• _WHAT YOU WILL DO_
Copy verbatim the span of lines beginning at the line that contains "yellow mushroom: 10 -> 6" and ending with the final line of the data. Exclude pictures from the copy.
⟨
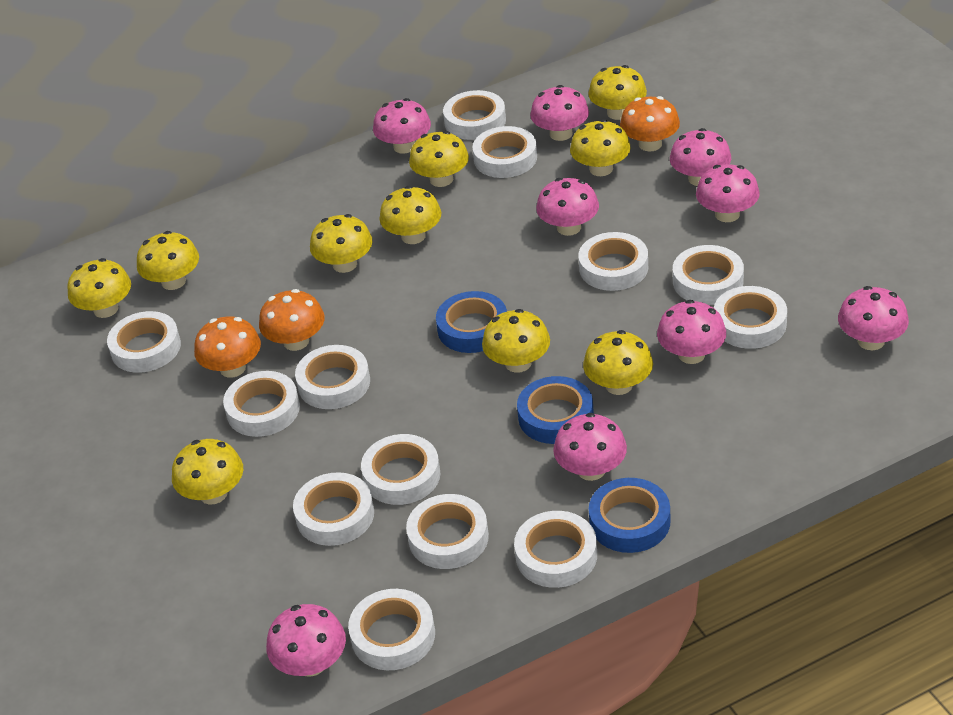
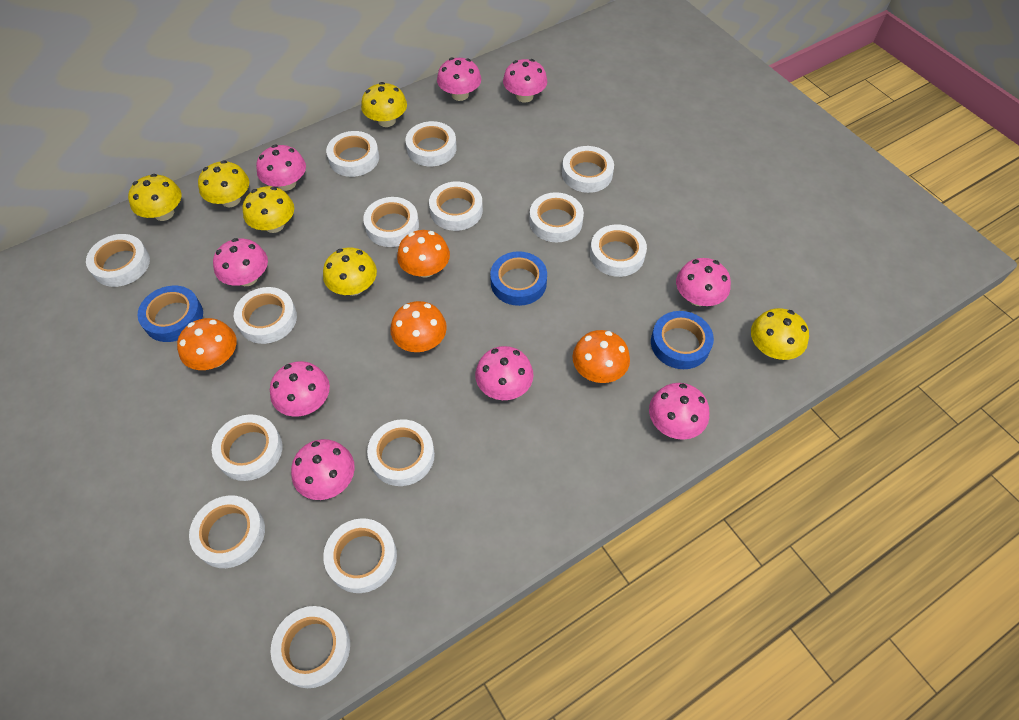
orange mushroom: 3 -> 4
white tape: 13 -> 14
yellow mushroom: 10 -> 6

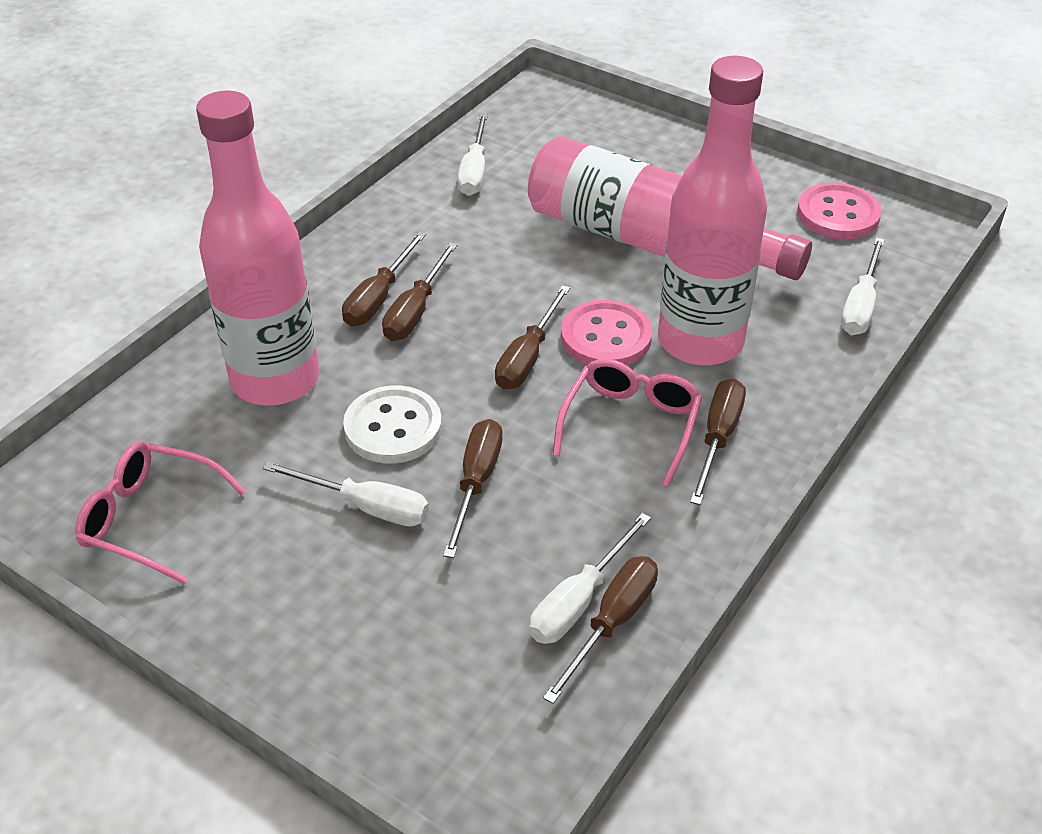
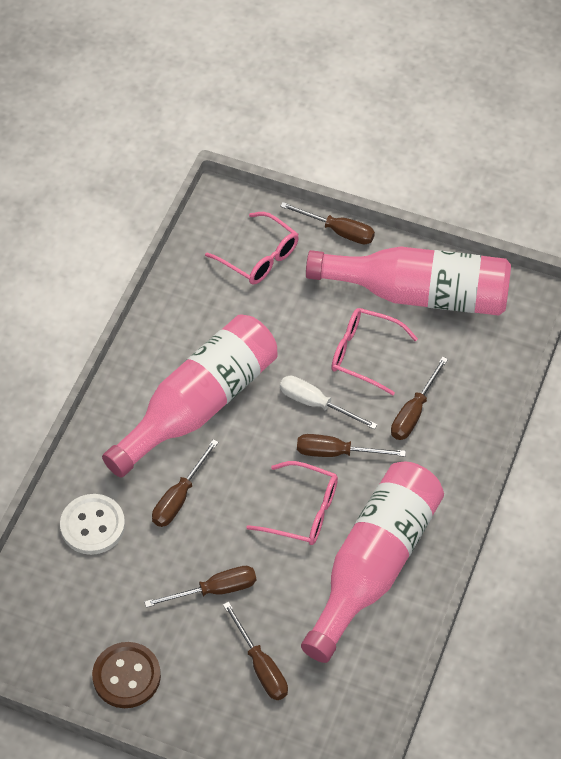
brown button: 0 -> 1
pink button: 2 -> 0
pink glasses: 2 -> 3
white screwdriver: 4 -> 1

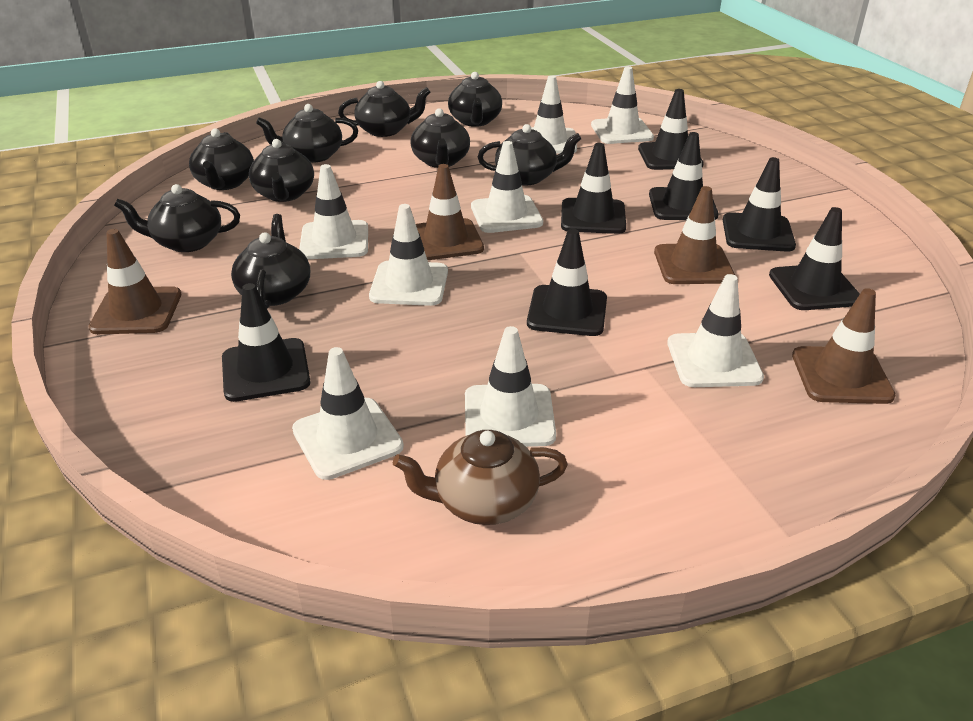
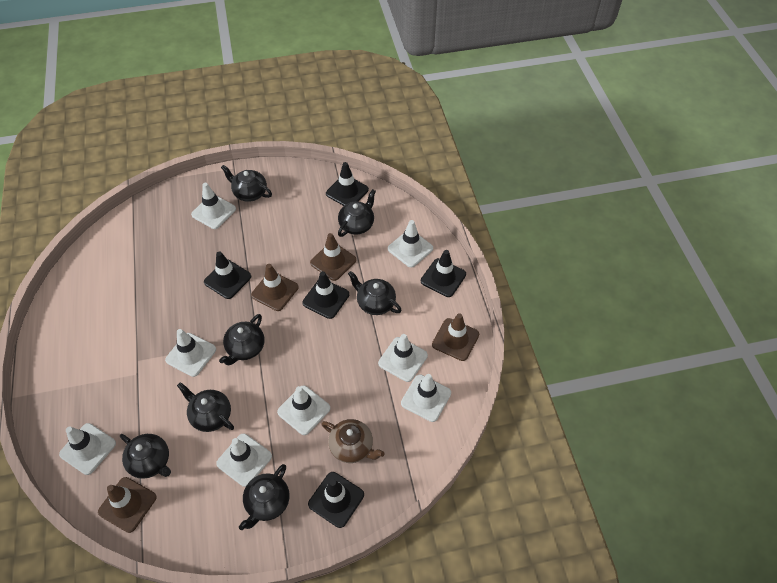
black teapot: 9 -> 7
black traffic cone: 7 -> 5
⟩
• _TASK SOLUTION_
yellow mushroom: 10 -> 6

brown button: 0 -> 1
pink button: 2 -> 0
pink glasses: 2 -> 3
white screwdriver: 4 -> 1

black teapot: 9 -> 7
black traffic cone: 7 -> 5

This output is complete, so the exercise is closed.